Would you transcribe exactly the lines below, starting at the one that contains "(441, 170) = (568, 284): none" and ending with the last line, both included? Leave out all other lines.
═════ Exercise data ═════
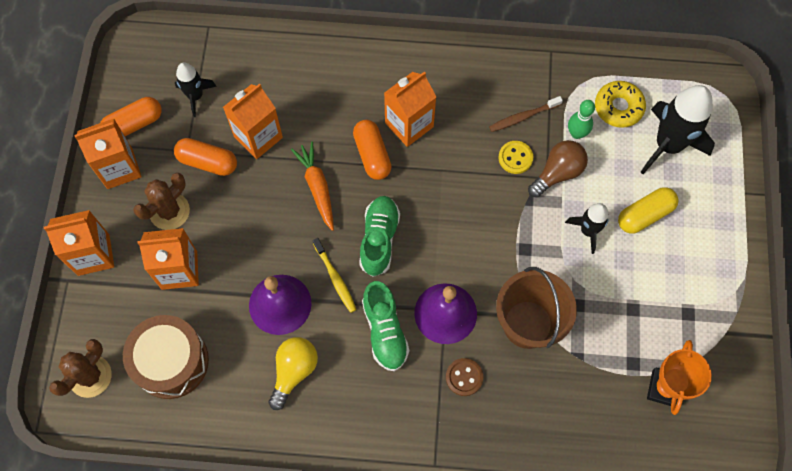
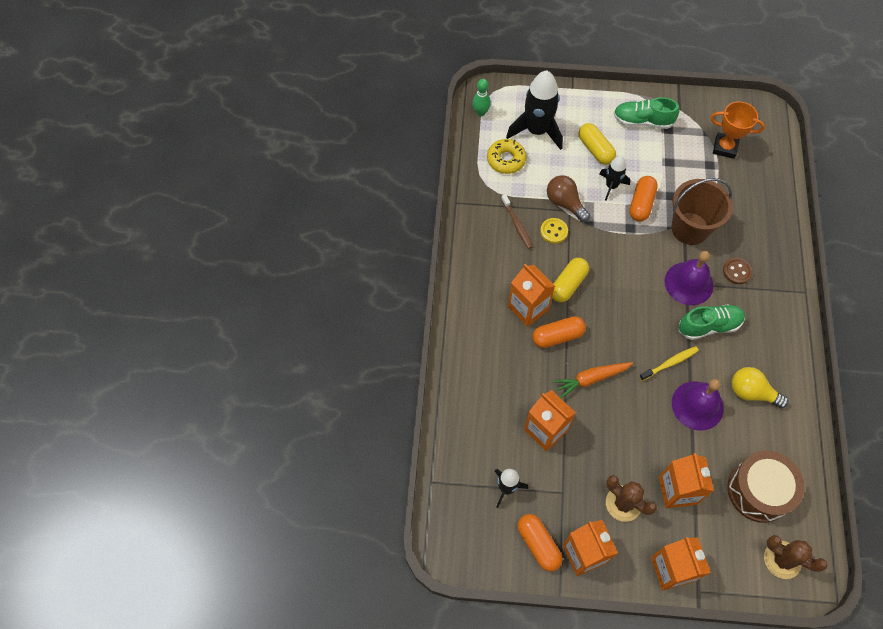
camera: 90 degrees left, 5 degrees down
(207, 162) = (573, 473): orange capsule -> orange capsule (641, 204)
(379, 239) = (633, 330): green shoe -> green shoe (642, 121)
(441, 170) = (568, 284): none -> yellow capsule
(576, 133) = (530, 189): green bowling pin -> green bowling pin (480, 112)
═════
> [Output below]
(441, 170) = (568, 284): none -> yellow capsule
(576, 133) = (530, 189): green bowling pin -> green bowling pin (480, 112)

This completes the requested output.